**ABOUT THIS EXERCISE**
In the data that follows, every line containing the word "grey" should be returned.

**INFORMATION**
Segment Open

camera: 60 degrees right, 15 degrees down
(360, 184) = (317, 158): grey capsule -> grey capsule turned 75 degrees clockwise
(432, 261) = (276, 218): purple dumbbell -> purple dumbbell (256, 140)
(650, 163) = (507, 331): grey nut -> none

Segment Closed
Segment Open

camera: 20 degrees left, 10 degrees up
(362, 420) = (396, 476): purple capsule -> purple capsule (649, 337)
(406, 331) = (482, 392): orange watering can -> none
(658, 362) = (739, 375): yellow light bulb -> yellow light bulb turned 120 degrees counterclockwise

Segment Closed

**TASK SOLUTION**
(360, 184) = (317, 158): grey capsule -> grey capsule turned 75 degrees clockwise
(650, 163) = (507, 331): grey nut -> none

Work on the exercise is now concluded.